- **TASK GOAL**
The answer must consist of every line from the data that holds "pink".

+ + +

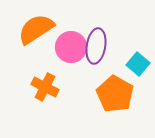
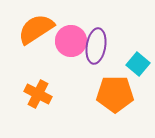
pink circle: moved 6 px up
orange cross: moved 7 px left, 7 px down
orange pentagon: rotated 30 degrees counterclockwise
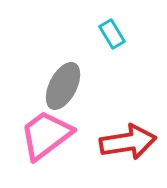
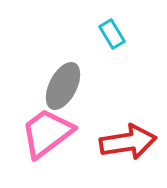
pink trapezoid: moved 1 px right, 2 px up
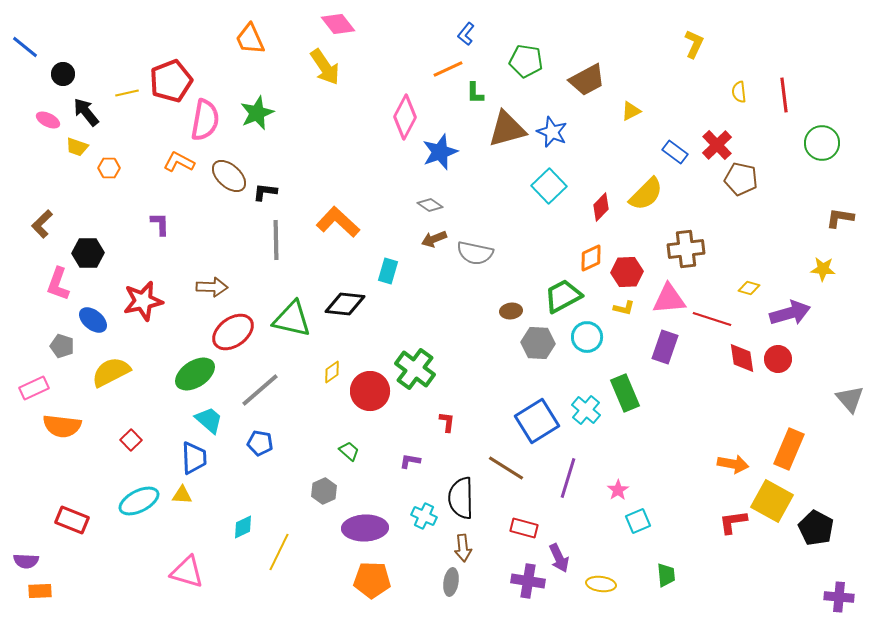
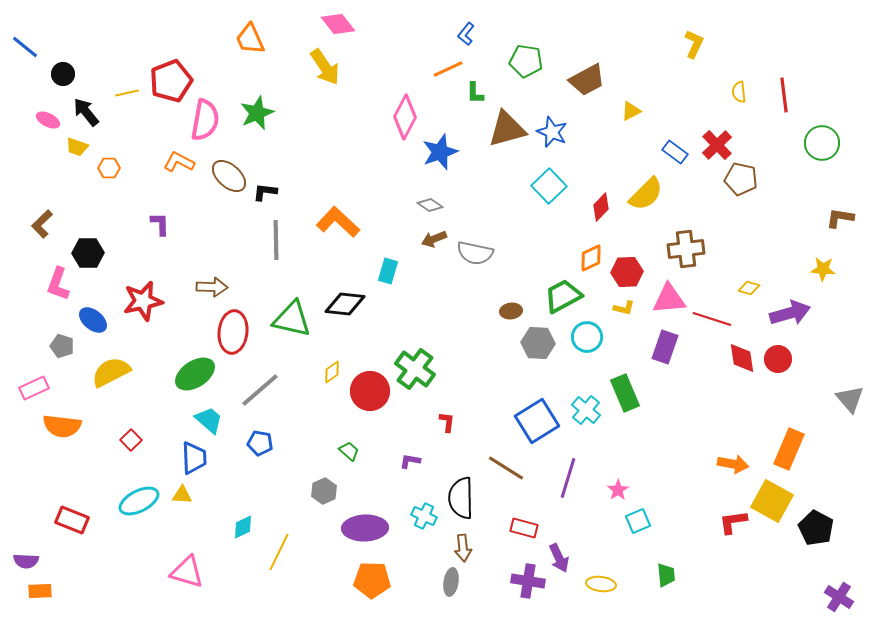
red ellipse at (233, 332): rotated 48 degrees counterclockwise
purple cross at (839, 597): rotated 28 degrees clockwise
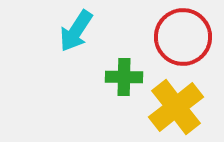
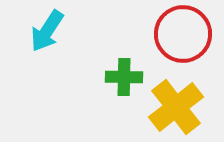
cyan arrow: moved 29 px left
red circle: moved 3 px up
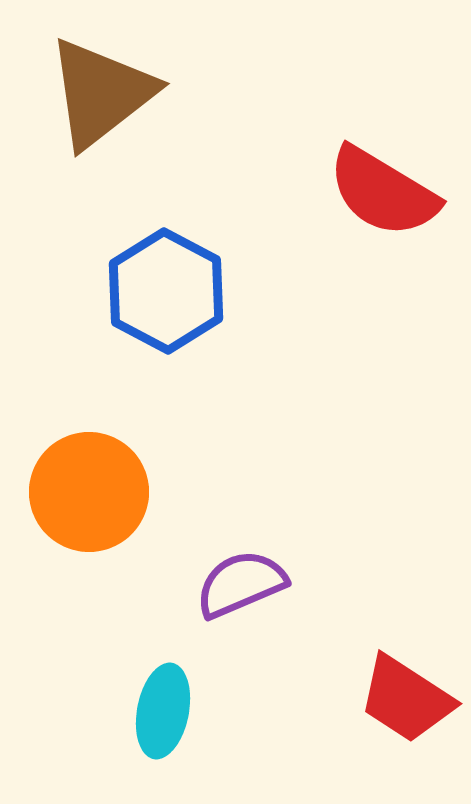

+ + +

- **EXERCISE RESULT**
pink circle: moved 6 px up
pink trapezoid: moved 1 px right, 2 px up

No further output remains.